→ **TASK DESCRIPTION**
Search each line below for "semicircle", then return the lines where it appears.

→ **Data extracted from a collection**
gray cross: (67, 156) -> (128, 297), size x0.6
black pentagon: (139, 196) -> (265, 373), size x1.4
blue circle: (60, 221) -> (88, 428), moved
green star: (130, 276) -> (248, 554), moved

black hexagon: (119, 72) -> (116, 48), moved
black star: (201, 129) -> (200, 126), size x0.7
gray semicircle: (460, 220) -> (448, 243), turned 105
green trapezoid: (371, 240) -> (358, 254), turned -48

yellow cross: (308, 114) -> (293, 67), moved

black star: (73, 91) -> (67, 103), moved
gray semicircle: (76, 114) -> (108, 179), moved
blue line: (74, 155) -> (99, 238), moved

→ **ANSWER FOR THE TASK**
gray semicircle: (460, 220) -> (448, 243), turned 105
gray semicircle: (76, 114) -> (108, 179), moved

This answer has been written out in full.